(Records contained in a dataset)
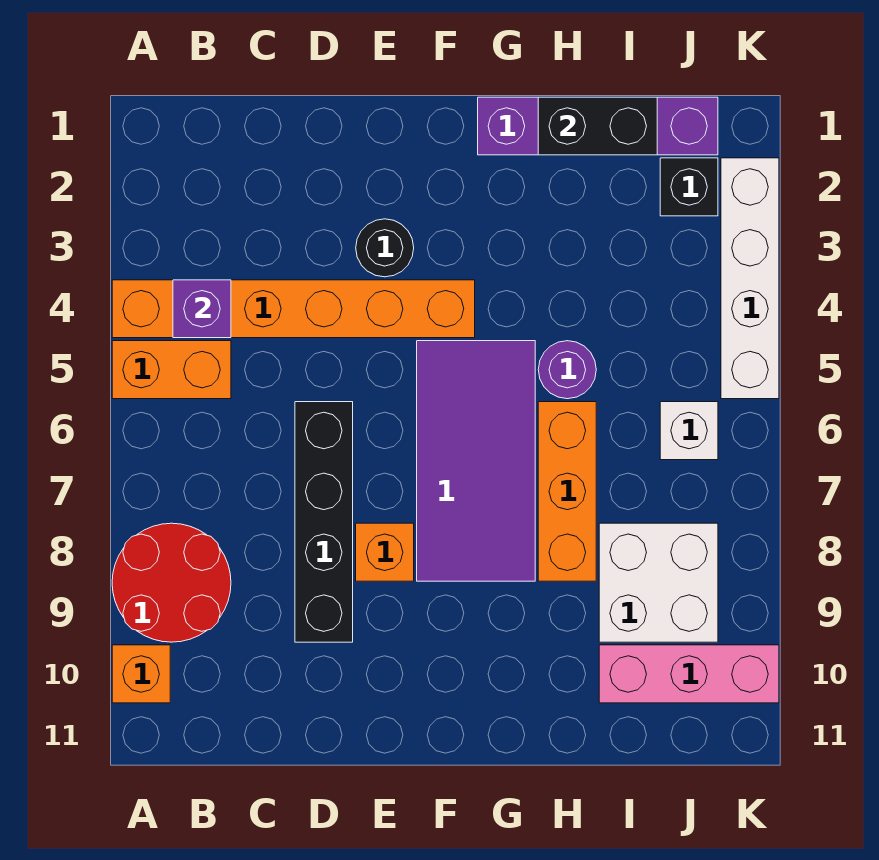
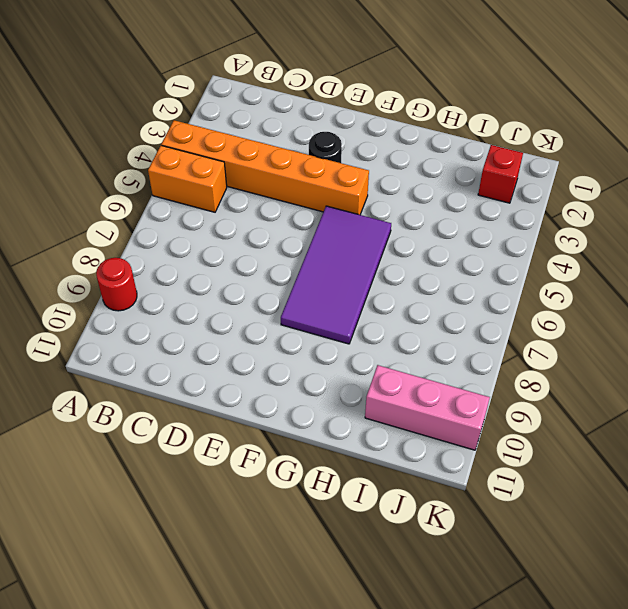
red round brick A9 level 1 -> red round brick A8:B9 level 1
red brick J2 level 1 -> black brick J2 level 1
none -> orange brick A10 level 1
none -> black brick D6:D9 level 1
none -> orange brick E8 level 1

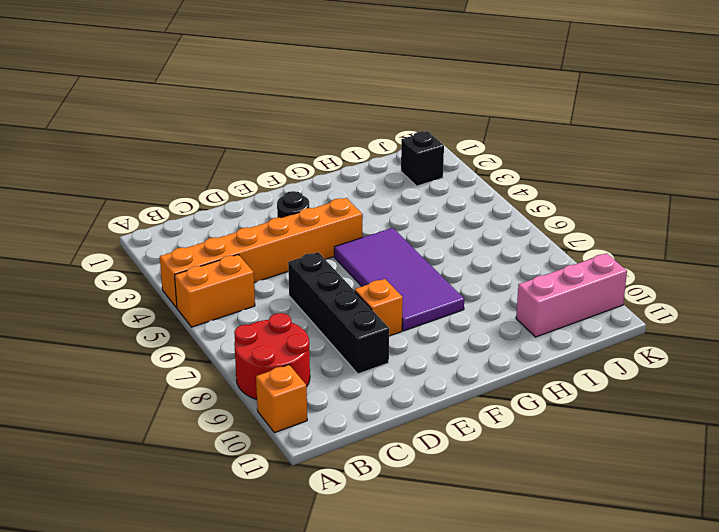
none -> purple brick G1:J1 level 1
none -> purple round brick H5 level 1
none -> orange brick H6:H8 level 1

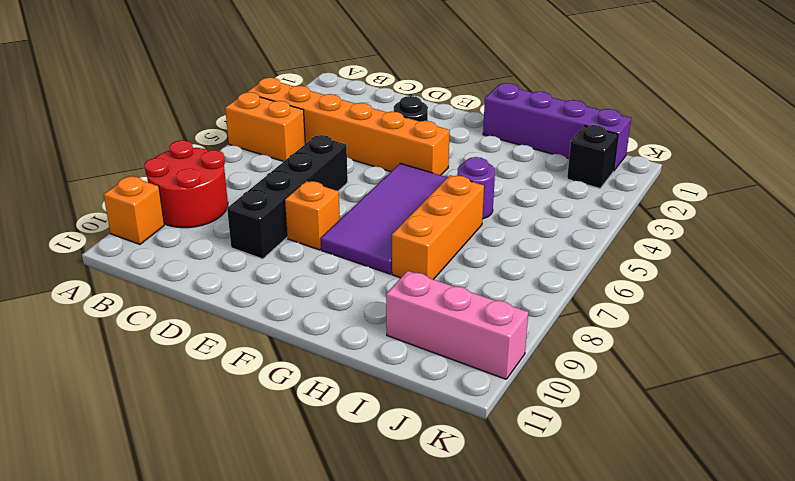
none -> white brick I8:J9 level 1
none -> white brick J6 level 1
none -> white brick K2:K5 level 1

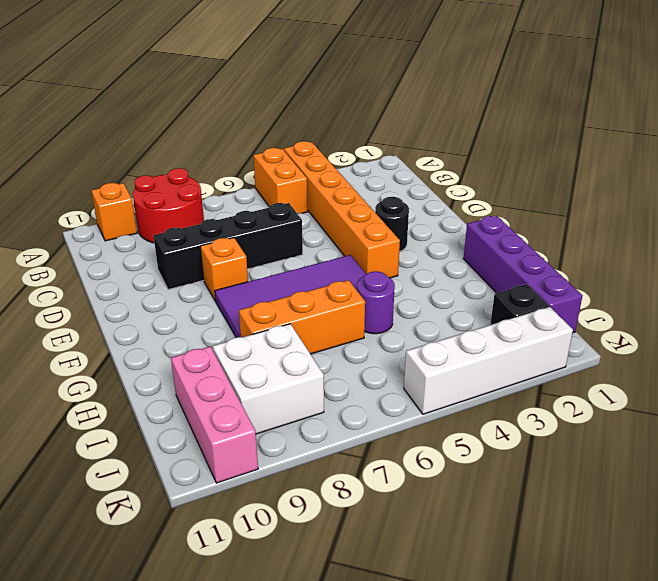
none -> white brick J6 level 1
none -> purple brick B4 level 2
none -> black brick H1:I1 level 2

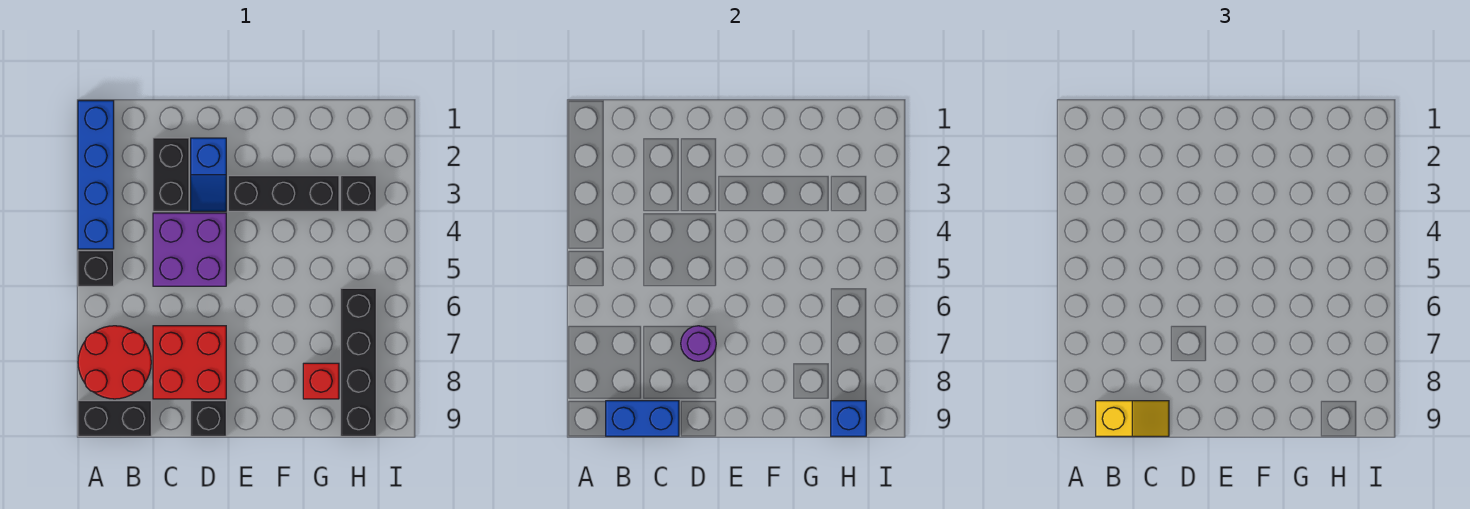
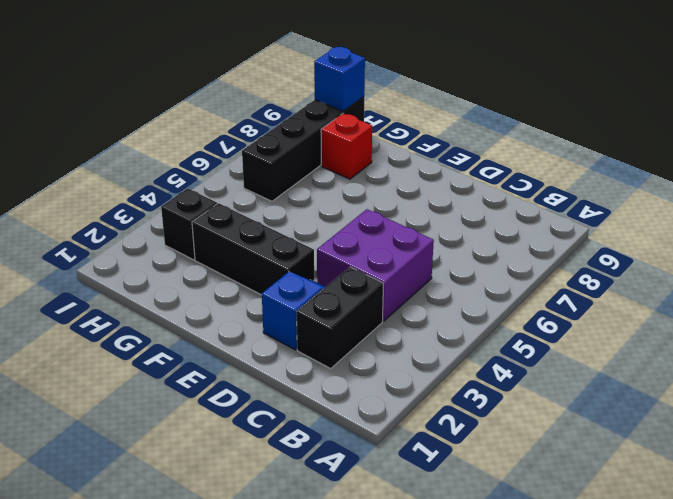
none -> blue brick A1:A4 level 1
none -> black brick A5 level 1
none -> red round brick A7:B8 level 1

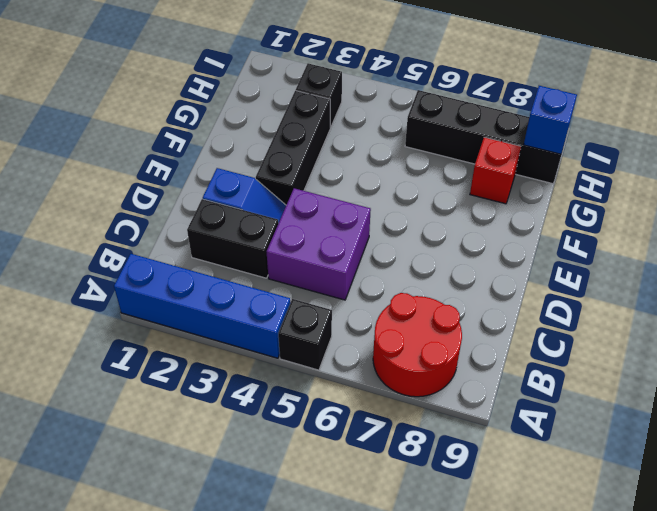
none -> black brick A9:B9 level 1
none -> red brick C7:D8 level 1
none -> black brick D9 level 1

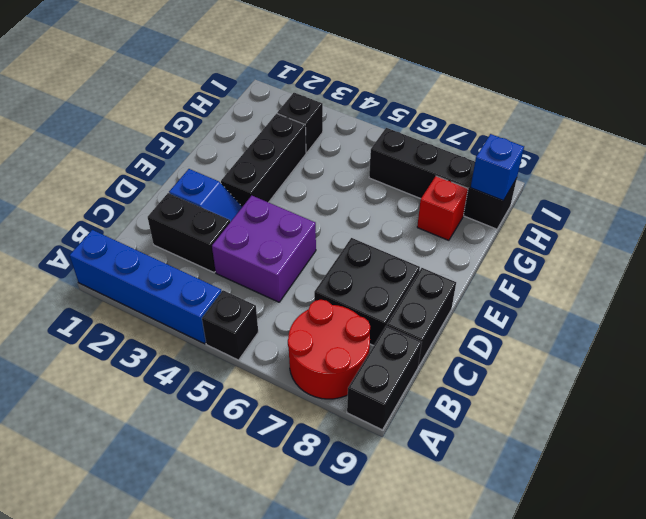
black brick C7:D8 level 1 -> red brick C7:D8 level 1
black brick C9:D9 level 1 -> black brick D9 level 1
none -> blue brick B9:C9 level 2
none -> purple round brick D7 level 2
none -> yellow slope B9:C9 level 3 top B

* [Exercise description]: The reply should hold the entries above from the line with "none -> purple round brick H5 level 1" to the line with "black brick C9:D9", duplicated exactly, pictures excluded.

* [Reply to the task]:
none -> purple round brick H5 level 1
none -> orange brick H6:H8 level 1

none -> white brick I8:J9 level 1
none -> white brick J6 level 1
none -> white brick K2:K5 level 1

none -> white brick J6 level 1
none -> purple brick B4 level 2
none -> black brick H1:I1 level 2

none -> blue brick A1:A4 level 1
none -> black brick A5 level 1
none -> red round brick A7:B8 level 1

none -> black brick A9:B9 level 1
none -> red brick C7:D8 level 1
none -> black brick D9 level 1

black brick C7:D8 level 1 -> red brick C7:D8 level 1
black brick C9:D9 level 1 -> black brick D9 level 1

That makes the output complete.